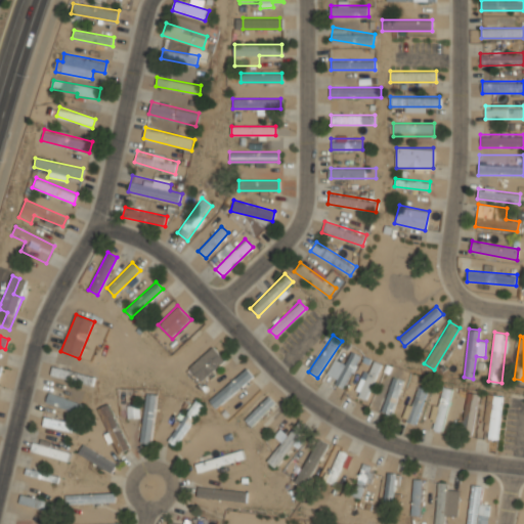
[(188,367),(202,382),(225,358),(212,345),(188,367)]
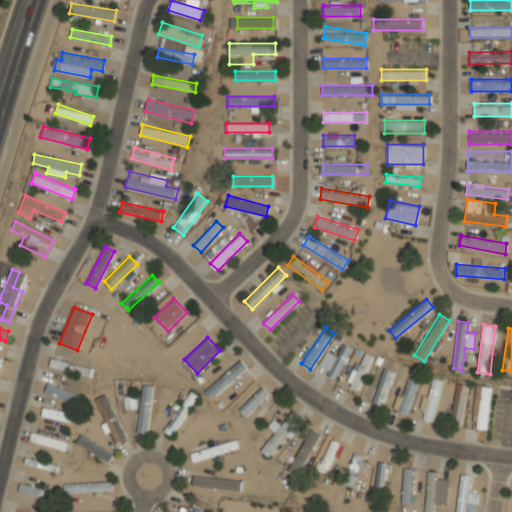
[(326,375),(338,379),(351,346),(339,341),(326,375)]
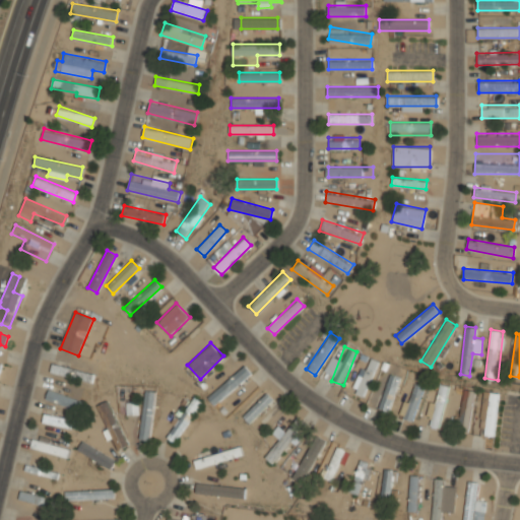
[(351,392),(363,397),(378,362),(368,356),(351,392)]
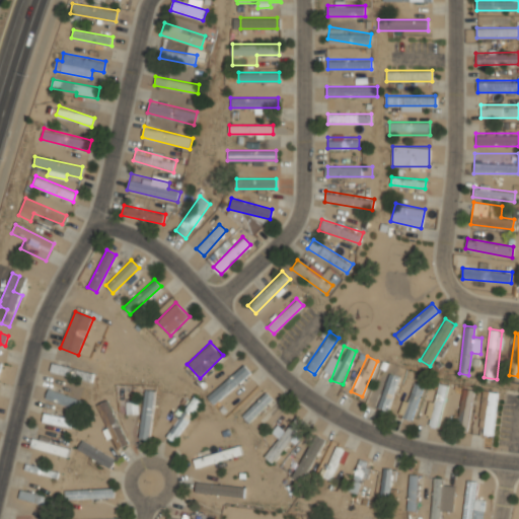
[(9,363),(0,361),(0,379),(6,381),(9,363)]
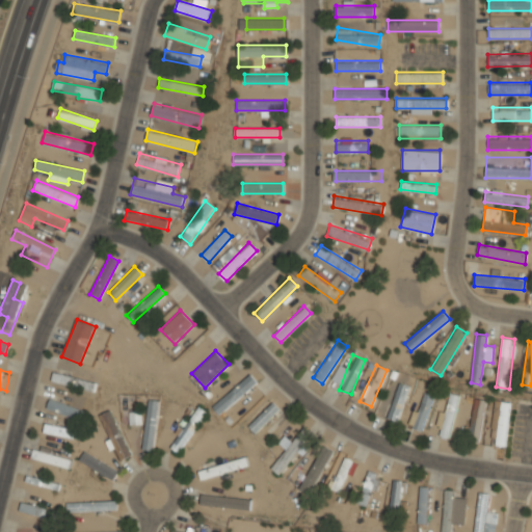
[(94,390),(96,380),(53,373),(51,381),(94,390)]
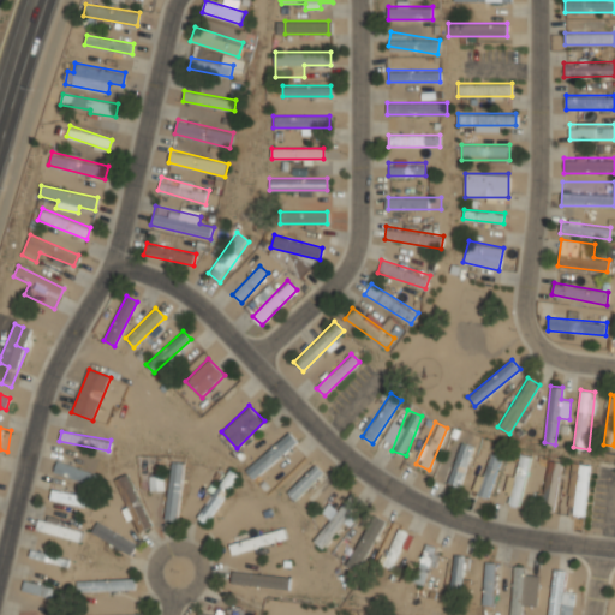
[(245,470),(254,481),(297,441),(288,431),(245,470)]
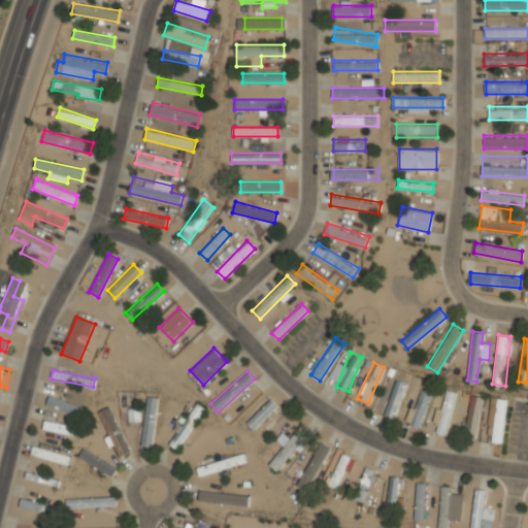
[(385,415),(395,418),(406,383),(396,380),(385,415)]
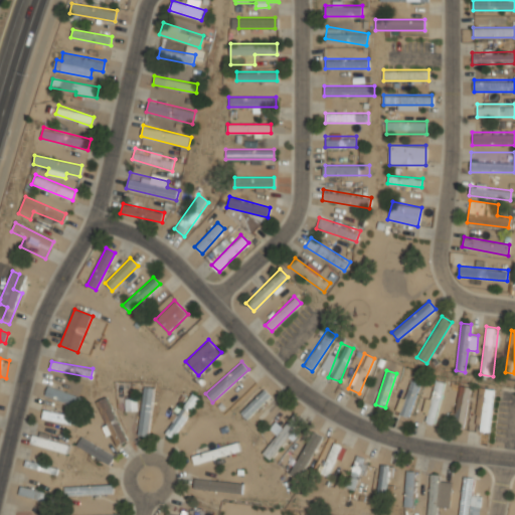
[(445,382),(436,380),(425,421),(435,423),(445,382)]
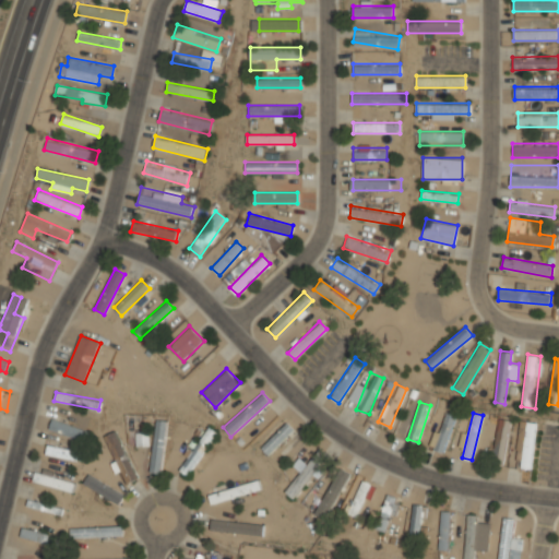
[(431,448),(440,452),(458,418),(449,414),(431,448)]
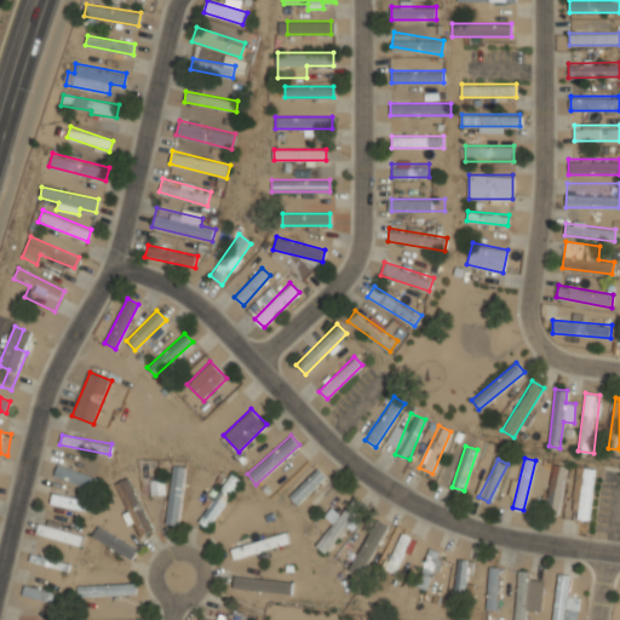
[(55,474),(96,491),(101,480),(59,463),(55,474)]
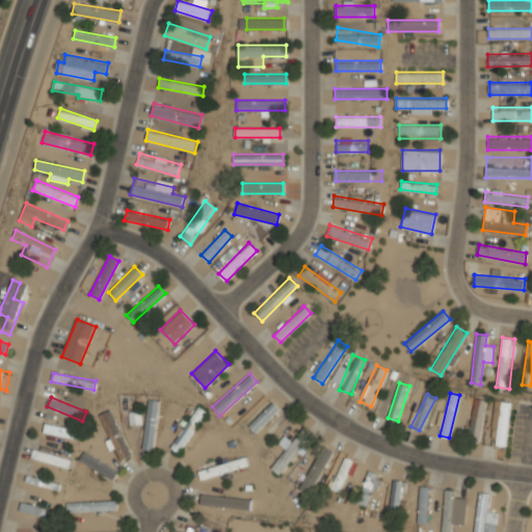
[(479,442),(485,399),(473,398),(467,440),(479,442)]
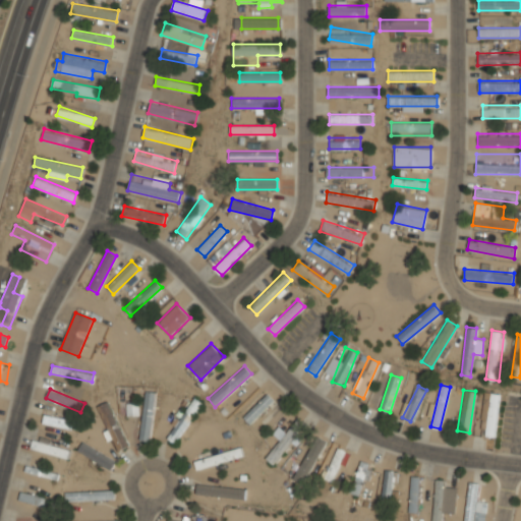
[(156,392),(146,391),(139,440),(150,441),(156,392)]
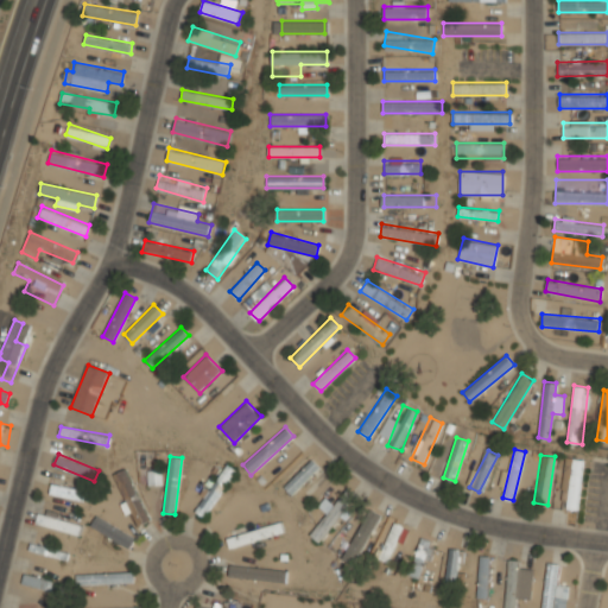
[(584,460),(568,457),(559,507),(576,510),(584,460)]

----------

Print the material in full and exactly, minus the pictures.

• _Solution for this task_
[(188,367),(202,382),(225,358),(212,345),(188,367)]
[(326,375),(338,379),(351,346),(339,341),(326,375)]
[(351,392),(363,397),(378,362),(368,356),(351,392)]
[(9,363),(0,361),(0,379),(6,381),(9,363)]
[(94,390),(96,380),(53,373),(51,381),(94,390)]
[(245,470),(254,481),(297,441),(288,431),(245,470)]
[(385,415),(395,418),(406,383),(396,380),(385,415)]
[(445,382),(436,380),(425,421),(435,423),(445,382)]
[(431,448),(440,452),(458,418),(449,414),(431,448)]
[(55,474),(96,491),(101,480),(59,463),(55,474)]
[(479,442),(485,399),(473,398),(467,440),(479,442)]
[(156,392),(146,391),(139,440),(150,441),(156,392)]
[(584,460),(568,457),(559,507),(576,510),(584,460)]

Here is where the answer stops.